TASK ITEM » From the entries that follow, copy exactly the lines beginning at the line holding "(223, 204) = (648, 500): blue" and continuing through the line holding "(507, 223) = (216, 401): grey".

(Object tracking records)
*** Block opens ***

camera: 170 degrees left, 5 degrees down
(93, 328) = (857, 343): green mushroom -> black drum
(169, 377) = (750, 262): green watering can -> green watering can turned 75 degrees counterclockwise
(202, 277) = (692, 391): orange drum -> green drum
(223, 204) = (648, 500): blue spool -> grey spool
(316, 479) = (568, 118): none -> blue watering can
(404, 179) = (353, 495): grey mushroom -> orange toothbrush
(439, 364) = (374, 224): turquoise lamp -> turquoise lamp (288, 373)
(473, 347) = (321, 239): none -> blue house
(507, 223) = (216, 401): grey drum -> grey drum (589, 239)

*** Block closes ***
*** Block opens ***

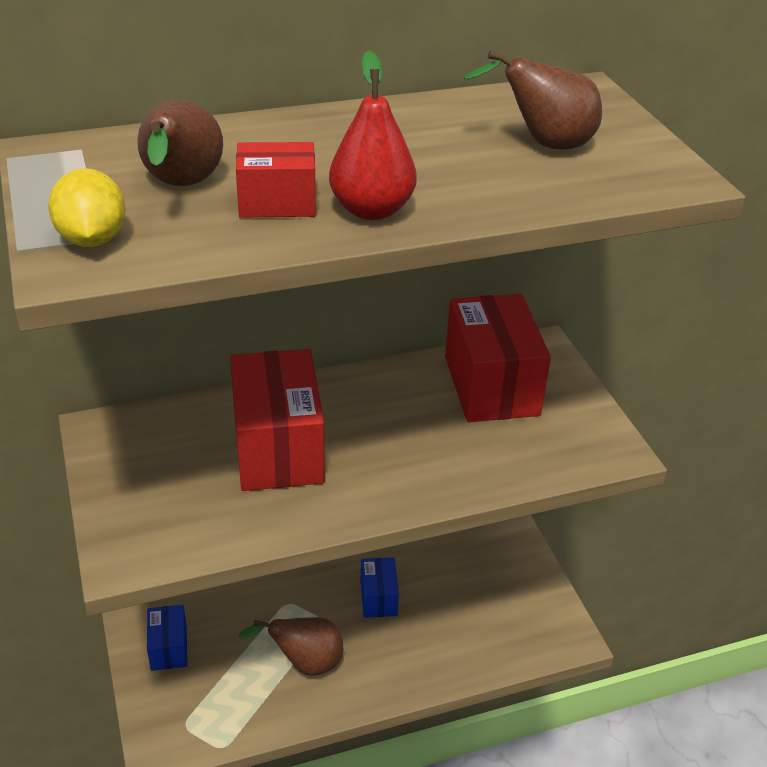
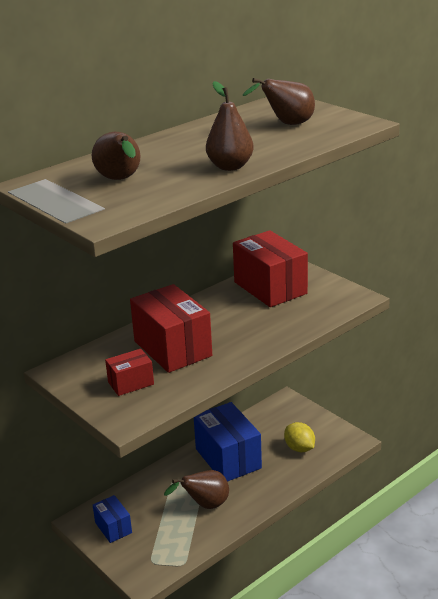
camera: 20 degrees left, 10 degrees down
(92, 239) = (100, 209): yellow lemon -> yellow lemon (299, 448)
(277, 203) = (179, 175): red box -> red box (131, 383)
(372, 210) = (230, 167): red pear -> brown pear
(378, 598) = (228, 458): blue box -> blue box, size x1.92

*** Block closes ***

TASK RESULT »
(223, 204) = (648, 500): blue spool -> grey spool
(316, 479) = (568, 118): none -> blue watering can
(404, 179) = (353, 495): grey mushroom -> orange toothbrush
(439, 364) = (374, 224): turquoise lamp -> turquoise lamp (288, 373)
(473, 347) = (321, 239): none -> blue house
(507, 223) = (216, 401): grey drum -> grey drum (589, 239)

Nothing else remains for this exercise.